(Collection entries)

******************************

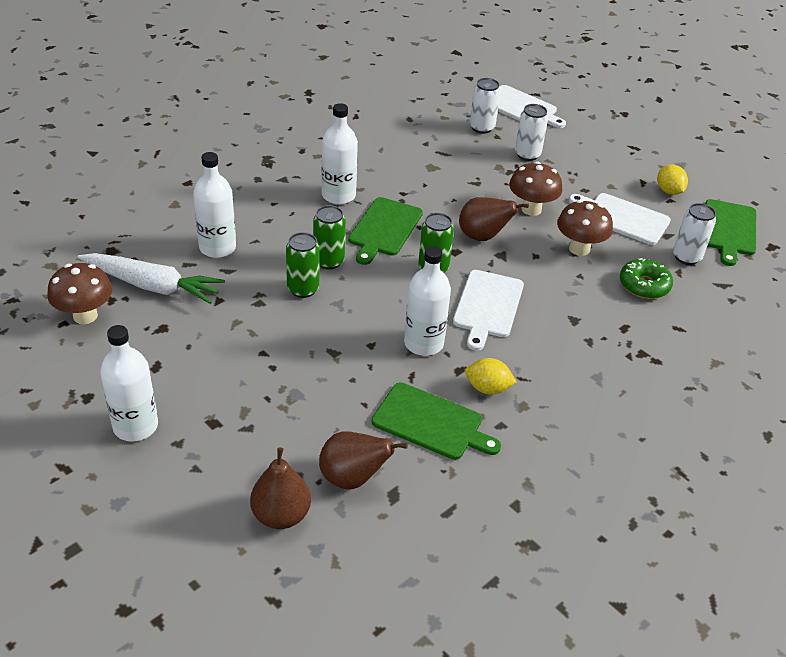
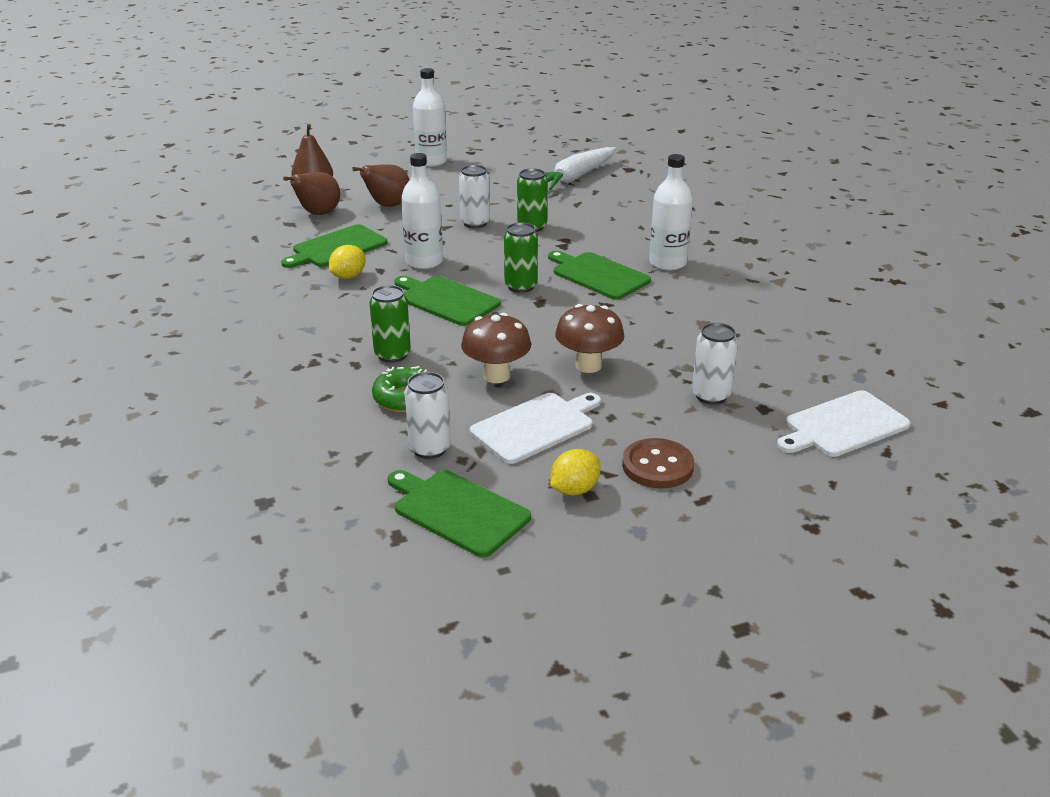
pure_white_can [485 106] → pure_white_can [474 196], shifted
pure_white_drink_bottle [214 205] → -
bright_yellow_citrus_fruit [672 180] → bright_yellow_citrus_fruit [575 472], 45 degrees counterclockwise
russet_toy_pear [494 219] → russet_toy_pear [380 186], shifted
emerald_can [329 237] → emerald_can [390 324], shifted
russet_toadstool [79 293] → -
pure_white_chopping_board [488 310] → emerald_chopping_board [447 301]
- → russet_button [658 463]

******************************

◆ Work order ◆
From the line holding "pure_white_chopping_board [488 310]" down to the final line above, quote every line exactly and only those lines.

◆ Result ◆
pure_white_chopping_board [488 310] → emerald_chopping_board [447 301]
- → russet_button [658 463]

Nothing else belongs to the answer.